Aim of the task: Give back the line that contains "SW3: switch (GND, N_1) -> button (GND, N_1)" and every following line, exactly as they appear, through the end of the data.

Task inputs:
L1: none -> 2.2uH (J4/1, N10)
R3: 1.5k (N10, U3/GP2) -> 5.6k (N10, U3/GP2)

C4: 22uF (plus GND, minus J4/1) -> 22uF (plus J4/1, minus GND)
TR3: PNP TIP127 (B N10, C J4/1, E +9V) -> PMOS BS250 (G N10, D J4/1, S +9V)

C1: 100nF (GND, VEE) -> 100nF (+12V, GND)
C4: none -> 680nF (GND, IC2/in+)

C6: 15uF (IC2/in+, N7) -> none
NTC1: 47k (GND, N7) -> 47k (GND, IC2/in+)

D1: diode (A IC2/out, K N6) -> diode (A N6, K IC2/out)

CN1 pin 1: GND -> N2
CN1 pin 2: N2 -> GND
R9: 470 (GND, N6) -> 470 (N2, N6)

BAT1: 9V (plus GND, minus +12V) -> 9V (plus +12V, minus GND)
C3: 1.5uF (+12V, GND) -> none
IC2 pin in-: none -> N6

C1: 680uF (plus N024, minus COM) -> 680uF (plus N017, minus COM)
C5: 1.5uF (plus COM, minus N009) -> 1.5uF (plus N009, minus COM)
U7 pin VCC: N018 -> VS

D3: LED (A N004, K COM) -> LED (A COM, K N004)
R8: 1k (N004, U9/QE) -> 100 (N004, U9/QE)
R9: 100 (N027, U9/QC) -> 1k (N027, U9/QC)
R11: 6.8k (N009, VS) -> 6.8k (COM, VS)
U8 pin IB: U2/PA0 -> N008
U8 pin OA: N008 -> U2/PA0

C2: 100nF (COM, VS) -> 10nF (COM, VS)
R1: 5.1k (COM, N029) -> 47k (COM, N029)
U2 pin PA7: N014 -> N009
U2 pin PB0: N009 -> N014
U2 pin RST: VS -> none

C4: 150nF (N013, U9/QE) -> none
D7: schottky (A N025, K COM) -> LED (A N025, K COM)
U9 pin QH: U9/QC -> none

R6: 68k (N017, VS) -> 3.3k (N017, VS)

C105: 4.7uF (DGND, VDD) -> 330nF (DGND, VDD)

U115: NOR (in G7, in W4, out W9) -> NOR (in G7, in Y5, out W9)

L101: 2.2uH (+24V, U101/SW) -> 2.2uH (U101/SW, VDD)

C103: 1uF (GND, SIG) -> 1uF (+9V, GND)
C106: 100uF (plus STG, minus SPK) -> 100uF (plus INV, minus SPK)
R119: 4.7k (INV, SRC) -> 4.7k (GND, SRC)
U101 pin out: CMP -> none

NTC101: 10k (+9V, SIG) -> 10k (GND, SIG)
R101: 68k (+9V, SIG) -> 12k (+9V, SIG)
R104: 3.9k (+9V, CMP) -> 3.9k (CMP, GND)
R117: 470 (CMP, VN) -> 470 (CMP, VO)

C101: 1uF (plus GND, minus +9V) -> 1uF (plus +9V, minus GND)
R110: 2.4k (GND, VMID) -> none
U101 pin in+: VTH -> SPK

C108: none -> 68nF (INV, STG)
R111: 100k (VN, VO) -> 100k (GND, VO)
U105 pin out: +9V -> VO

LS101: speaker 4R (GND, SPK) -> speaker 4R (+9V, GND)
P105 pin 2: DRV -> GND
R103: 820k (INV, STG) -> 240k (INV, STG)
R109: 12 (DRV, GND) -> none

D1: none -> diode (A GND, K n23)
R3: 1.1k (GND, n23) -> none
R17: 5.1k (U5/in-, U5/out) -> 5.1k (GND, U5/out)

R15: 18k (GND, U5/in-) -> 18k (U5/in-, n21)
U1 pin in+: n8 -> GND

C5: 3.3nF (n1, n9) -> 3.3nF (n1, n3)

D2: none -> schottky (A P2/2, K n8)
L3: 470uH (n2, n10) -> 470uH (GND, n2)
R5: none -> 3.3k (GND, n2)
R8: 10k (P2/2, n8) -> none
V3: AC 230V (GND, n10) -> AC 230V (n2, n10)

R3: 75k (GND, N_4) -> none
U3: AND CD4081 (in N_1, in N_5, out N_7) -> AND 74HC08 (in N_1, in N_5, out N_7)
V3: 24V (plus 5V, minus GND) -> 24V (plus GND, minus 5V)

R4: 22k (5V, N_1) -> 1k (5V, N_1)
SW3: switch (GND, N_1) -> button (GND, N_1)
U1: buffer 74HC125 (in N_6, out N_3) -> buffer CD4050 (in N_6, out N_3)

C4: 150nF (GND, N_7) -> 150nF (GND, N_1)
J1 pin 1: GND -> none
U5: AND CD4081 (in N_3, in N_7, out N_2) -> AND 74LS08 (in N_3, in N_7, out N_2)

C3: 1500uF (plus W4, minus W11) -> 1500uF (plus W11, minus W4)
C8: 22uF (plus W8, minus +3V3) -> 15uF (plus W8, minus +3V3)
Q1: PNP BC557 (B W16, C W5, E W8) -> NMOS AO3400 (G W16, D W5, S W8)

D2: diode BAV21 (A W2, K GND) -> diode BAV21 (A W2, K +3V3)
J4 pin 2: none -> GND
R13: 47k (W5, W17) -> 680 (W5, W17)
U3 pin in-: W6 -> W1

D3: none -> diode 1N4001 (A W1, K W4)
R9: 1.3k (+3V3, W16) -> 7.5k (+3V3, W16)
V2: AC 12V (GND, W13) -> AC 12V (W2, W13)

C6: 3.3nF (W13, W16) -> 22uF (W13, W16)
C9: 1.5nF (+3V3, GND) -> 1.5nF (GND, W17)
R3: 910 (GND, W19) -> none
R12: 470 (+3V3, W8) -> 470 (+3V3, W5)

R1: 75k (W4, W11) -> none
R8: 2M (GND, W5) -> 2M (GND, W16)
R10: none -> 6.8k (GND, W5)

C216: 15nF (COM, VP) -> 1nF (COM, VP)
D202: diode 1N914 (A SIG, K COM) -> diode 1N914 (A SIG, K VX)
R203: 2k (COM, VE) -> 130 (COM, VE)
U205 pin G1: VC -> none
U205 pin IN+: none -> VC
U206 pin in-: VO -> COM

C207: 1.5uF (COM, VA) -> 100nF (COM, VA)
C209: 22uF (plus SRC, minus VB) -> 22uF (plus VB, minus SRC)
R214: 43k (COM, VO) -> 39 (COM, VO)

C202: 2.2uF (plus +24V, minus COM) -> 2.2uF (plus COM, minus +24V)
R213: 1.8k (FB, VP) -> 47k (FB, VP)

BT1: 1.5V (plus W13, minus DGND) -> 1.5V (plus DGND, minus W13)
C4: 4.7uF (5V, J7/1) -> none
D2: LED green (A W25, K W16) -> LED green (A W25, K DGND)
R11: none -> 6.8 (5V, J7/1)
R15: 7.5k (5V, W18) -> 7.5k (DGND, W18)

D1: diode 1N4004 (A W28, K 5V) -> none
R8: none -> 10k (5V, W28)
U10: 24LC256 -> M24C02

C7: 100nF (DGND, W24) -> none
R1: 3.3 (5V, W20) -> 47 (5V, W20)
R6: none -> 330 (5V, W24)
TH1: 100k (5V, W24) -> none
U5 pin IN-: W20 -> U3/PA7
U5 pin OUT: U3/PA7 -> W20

Your response:
SW3: switch (GND, N_1) -> button (GND, N_1)
U1: buffer 74HC125 (in N_6, out N_3) -> buffer CD4050 (in N_6, out N_3)

C4: 150nF (GND, N_7) -> 150nF (GND, N_1)
J1 pin 1: GND -> none
U5: AND CD4081 (in N_3, in N_7, out N_2) -> AND 74LS08 (in N_3, in N_7, out N_2)

C3: 1500uF (plus W4, minus W11) -> 1500uF (plus W11, minus W4)
C8: 22uF (plus W8, minus +3V3) -> 15uF (plus W8, minus +3V3)
Q1: PNP BC557 (B W16, C W5, E W8) -> NMOS AO3400 (G W16, D W5, S W8)

D2: diode BAV21 (A W2, K GND) -> diode BAV21 (A W2, K +3V3)
J4 pin 2: none -> GND
R13: 47k (W5, W17) -> 680 (W5, W17)
U3 pin in-: W6 -> W1

D3: none -> diode 1N4001 (A W1, K W4)
R9: 1.3k (+3V3, W16) -> 7.5k (+3V3, W16)
V2: AC 12V (GND, W13) -> AC 12V (W2, W13)

C6: 3.3nF (W13, W16) -> 22uF (W13, W16)
C9: 1.5nF (+3V3, GND) -> 1.5nF (GND, W17)
R3: 910 (GND, W19) -> none
R12: 470 (+3V3, W8) -> 470 (+3V3, W5)

R1: 75k (W4, W11) -> none
R8: 2M (GND, W5) -> 2M (GND, W16)
R10: none -> 6.8k (GND, W5)

C216: 15nF (COM, VP) -> 1nF (COM, VP)
D202: diode 1N914 (A SIG, K COM) -> diode 1N914 (A SIG, K VX)
R203: 2k (COM, VE) -> 130 (COM, VE)
U205 pin G1: VC -> none
U205 pin IN+: none -> VC
U206 pin in-: VO -> COM

C207: 1.5uF (COM, VA) -> 100nF (COM, VA)
C209: 22uF (plus SRC, minus VB) -> 22uF (plus VB, minus SRC)
R214: 43k (COM, VO) -> 39 (COM, VO)

C202: 2.2uF (plus +24V, minus COM) -> 2.2uF (plus COM, minus +24V)
R213: 1.8k (FB, VP) -> 47k (FB, VP)

BT1: 1.5V (plus W13, minus DGND) -> 1.5V (plus DGND, minus W13)
C4: 4.7uF (5V, J7/1) -> none
D2: LED green (A W25, K W16) -> LED green (A W25, K DGND)
R11: none -> 6.8 (5V, J7/1)
R15: 7.5k (5V, W18) -> 7.5k (DGND, W18)

D1: diode 1N4004 (A W28, K 5V) -> none
R8: none -> 10k (5V, W28)
U10: 24LC256 -> M24C02

C7: 100nF (DGND, W24) -> none
R1: 3.3 (5V, W20) -> 47 (5V, W20)
R6: none -> 330 (5V, W24)
TH1: 100k (5V, W24) -> none
U5 pin IN-: W20 -> U3/PA7
U5 pin OUT: U3/PA7 -> W20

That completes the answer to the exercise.